- [DATA SUPPLIED]:
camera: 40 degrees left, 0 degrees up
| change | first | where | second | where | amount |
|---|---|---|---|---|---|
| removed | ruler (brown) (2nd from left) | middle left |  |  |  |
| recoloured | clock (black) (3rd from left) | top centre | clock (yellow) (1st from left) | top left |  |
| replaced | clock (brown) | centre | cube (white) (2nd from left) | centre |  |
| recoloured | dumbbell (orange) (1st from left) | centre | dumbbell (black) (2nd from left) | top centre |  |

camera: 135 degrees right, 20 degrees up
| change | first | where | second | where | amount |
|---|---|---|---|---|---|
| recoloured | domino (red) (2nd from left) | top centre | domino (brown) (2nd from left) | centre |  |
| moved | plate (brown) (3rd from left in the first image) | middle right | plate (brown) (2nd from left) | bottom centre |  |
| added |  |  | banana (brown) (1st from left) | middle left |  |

- [EXERCISE]: Copy the records above exactly, leaving nothing out.

- [RESULT OF THE EXERCISE]:
camera: 40 degrees left, 0 degrees up
| change | first | where | second | where | amount |
|---|---|---|---|---|---|
| removed | ruler (brown) (2nd from left) | middle left |  |  |  |
| recoloured | clock (black) (3rd from left) | top centre | clock (yellow) (1st from left) | top left |  |
| replaced | clock (brown) | centre | cube (white) (2nd from left) | centre |  |
| recoloured | dumbbell (orange) (1st from left) | centre | dumbbell (black) (2nd from left) | top centre |  |

camera: 135 degrees right, 20 degrees up
| change | first | where | second | where | amount |
|---|---|---|---|---|---|
| recoloured | domino (red) (2nd from left) | top centre | domino (brown) (2nd from left) | centre |  |
| moved | plate (brown) (3rd from left in the first image) | middle right | plate (brown) (2nd from left) | bottom centre |  |
| added |  |  | banana (brown) (1st from left) | middle left |  |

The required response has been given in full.